**Assignment**. When the line with "(176, 280) = (233, 243): turquoise" appears below, start repeating lines exactly, and keep going through the line with "camera: 140 degrees right, 10 degrees down"; add nothing outside that span.

**Task data**.
++++++

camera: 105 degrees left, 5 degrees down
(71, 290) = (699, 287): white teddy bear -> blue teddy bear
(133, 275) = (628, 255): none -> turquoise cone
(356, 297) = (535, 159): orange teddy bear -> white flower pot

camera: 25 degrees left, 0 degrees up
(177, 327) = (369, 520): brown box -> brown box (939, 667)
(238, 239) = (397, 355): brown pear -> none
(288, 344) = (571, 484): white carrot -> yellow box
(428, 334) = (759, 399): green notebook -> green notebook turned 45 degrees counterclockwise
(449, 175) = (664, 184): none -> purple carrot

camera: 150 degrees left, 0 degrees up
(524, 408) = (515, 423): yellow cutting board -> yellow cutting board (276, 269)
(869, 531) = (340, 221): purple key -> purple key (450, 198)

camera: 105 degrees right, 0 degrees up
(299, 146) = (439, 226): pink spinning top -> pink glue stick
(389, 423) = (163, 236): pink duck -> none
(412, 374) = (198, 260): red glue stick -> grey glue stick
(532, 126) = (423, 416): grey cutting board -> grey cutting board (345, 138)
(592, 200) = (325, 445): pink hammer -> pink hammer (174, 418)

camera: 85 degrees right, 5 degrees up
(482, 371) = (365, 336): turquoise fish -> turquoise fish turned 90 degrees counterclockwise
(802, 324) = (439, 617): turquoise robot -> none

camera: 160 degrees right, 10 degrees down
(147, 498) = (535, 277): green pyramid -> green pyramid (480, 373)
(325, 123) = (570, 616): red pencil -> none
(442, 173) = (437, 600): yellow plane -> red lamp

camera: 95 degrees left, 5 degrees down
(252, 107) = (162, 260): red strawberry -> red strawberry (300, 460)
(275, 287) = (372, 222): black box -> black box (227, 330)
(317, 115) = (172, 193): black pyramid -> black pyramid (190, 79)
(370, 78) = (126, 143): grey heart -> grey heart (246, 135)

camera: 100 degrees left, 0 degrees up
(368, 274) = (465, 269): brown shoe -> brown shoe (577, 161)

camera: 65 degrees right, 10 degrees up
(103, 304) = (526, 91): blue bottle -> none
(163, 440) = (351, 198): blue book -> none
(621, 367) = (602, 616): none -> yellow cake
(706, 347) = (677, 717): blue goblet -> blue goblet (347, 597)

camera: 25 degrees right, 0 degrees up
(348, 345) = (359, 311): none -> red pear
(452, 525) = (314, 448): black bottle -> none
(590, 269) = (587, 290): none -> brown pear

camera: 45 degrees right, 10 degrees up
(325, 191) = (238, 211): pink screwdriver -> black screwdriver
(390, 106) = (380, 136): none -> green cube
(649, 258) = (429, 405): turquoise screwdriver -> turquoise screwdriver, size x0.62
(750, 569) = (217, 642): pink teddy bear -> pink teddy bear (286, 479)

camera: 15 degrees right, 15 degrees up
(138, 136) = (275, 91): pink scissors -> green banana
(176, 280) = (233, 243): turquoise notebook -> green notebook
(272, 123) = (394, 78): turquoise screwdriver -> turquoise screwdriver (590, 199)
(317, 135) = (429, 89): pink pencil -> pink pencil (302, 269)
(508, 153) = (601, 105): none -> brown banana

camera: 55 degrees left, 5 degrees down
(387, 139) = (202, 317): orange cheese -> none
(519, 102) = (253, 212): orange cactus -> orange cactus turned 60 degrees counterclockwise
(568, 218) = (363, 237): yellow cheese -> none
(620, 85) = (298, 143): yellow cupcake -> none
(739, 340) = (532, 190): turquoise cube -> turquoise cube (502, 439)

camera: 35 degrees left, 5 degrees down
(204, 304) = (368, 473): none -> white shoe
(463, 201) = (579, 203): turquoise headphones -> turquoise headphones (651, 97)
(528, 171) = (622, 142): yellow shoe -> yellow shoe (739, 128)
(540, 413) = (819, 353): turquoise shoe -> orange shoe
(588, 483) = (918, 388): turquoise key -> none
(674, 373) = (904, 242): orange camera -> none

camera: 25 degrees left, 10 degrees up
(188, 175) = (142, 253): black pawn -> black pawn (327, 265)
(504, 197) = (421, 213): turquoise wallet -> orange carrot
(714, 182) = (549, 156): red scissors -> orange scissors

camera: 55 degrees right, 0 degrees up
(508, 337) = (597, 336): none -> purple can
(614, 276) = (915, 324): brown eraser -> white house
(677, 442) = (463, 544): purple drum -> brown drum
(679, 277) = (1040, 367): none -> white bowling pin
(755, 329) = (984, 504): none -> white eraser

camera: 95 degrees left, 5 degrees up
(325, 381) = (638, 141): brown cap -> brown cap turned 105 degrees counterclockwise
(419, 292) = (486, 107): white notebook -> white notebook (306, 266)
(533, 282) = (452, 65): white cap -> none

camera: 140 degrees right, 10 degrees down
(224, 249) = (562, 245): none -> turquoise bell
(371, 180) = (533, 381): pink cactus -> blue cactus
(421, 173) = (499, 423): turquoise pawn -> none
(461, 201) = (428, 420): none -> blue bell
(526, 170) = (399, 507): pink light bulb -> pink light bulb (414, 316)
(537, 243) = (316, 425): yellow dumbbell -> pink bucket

++++++

**Answer area**.
(176, 280) = (233, 243): turquoise notebook -> green notebook
(272, 123) = (394, 78): turquoise screwdriver -> turquoise screwdriver (590, 199)
(317, 135) = (429, 89): pink pencil -> pink pencil (302, 269)
(508, 153) = (601, 105): none -> brown banana

camera: 55 degrees left, 5 degrees down
(387, 139) = (202, 317): orange cheese -> none
(519, 102) = (253, 212): orange cactus -> orange cactus turned 60 degrees counterclockwise
(568, 218) = (363, 237): yellow cheese -> none
(620, 85) = (298, 143): yellow cupcake -> none
(739, 340) = (532, 190): turquoise cube -> turquoise cube (502, 439)

camera: 35 degrees left, 5 degrees down
(204, 304) = (368, 473): none -> white shoe
(463, 201) = (579, 203): turquoise headphones -> turquoise headphones (651, 97)
(528, 171) = (622, 142): yellow shoe -> yellow shoe (739, 128)
(540, 413) = (819, 353): turquoise shoe -> orange shoe
(588, 483) = (918, 388): turquoise key -> none
(674, 373) = (904, 242): orange camera -> none

camera: 25 degrees left, 10 degrees up
(188, 175) = (142, 253): black pawn -> black pawn (327, 265)
(504, 197) = (421, 213): turquoise wallet -> orange carrot
(714, 182) = (549, 156): red scissors -> orange scissors

camera: 55 degrees right, 0 degrees up
(508, 337) = (597, 336): none -> purple can
(614, 276) = (915, 324): brown eraser -> white house
(677, 442) = (463, 544): purple drum -> brown drum
(679, 277) = (1040, 367): none -> white bowling pin
(755, 329) = (984, 504): none -> white eraser

camera: 95 degrees left, 5 degrees up
(325, 381) = (638, 141): brown cap -> brown cap turned 105 degrees counterclockwise
(419, 292) = (486, 107): white notebook -> white notebook (306, 266)
(533, 282) = (452, 65): white cap -> none

camera: 140 degrees right, 10 degrees down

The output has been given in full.